#### Records provided

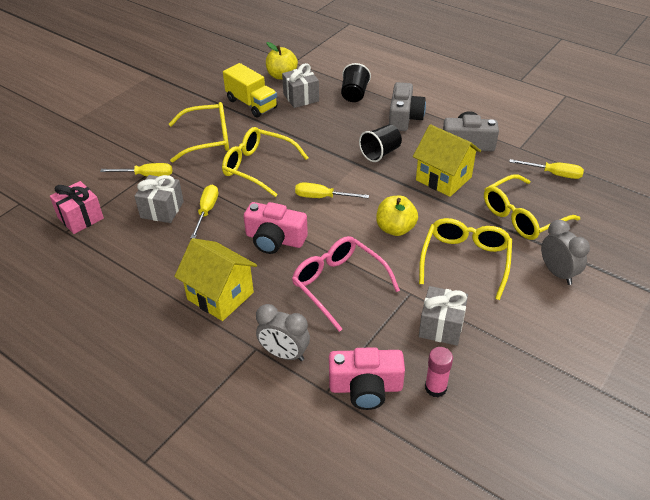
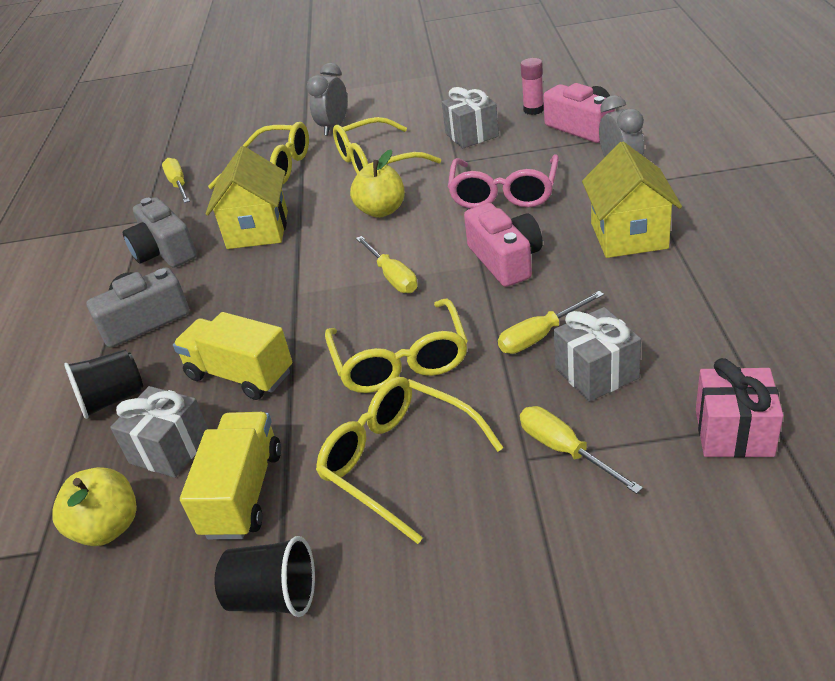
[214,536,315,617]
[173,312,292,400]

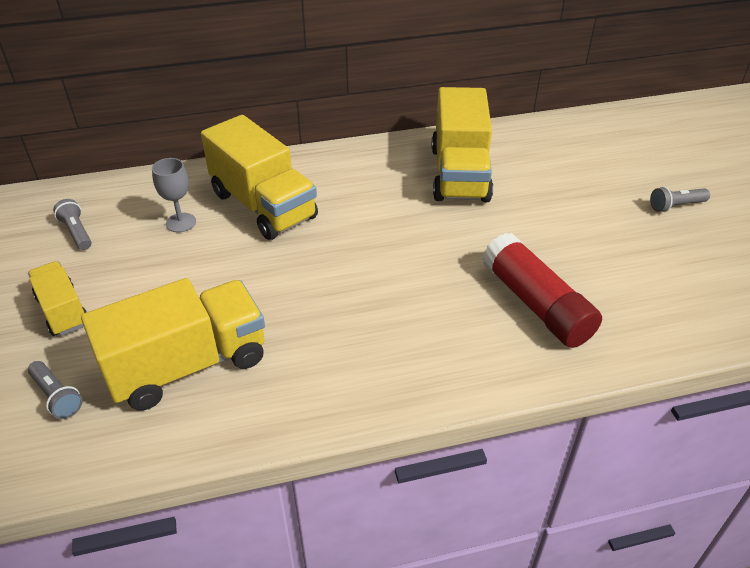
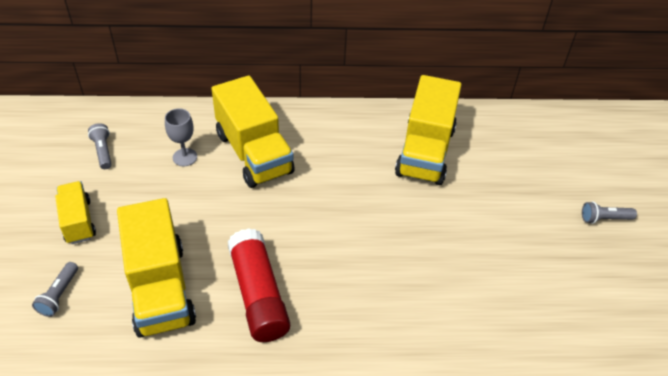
[32,262,78,317]
[117,198,196,338]
[228,228,290,342]

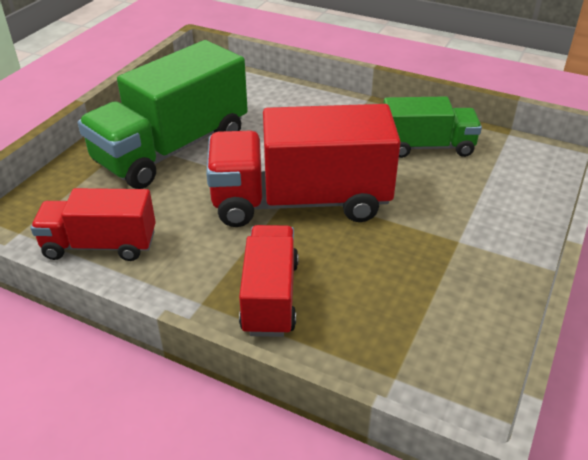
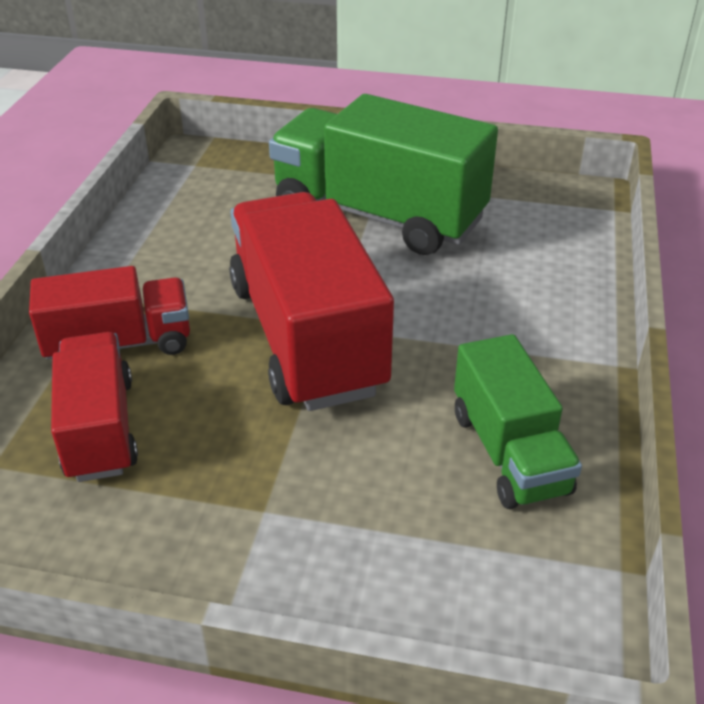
[51,332,138,482]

#### What you have to do
Please give the records above again exactly as they stand, with no pictures.

#### Answer box
[214,536,315,617]
[173,312,292,400]

[32,262,78,317]
[117,198,196,338]
[228,228,290,342]

[51,332,138,482]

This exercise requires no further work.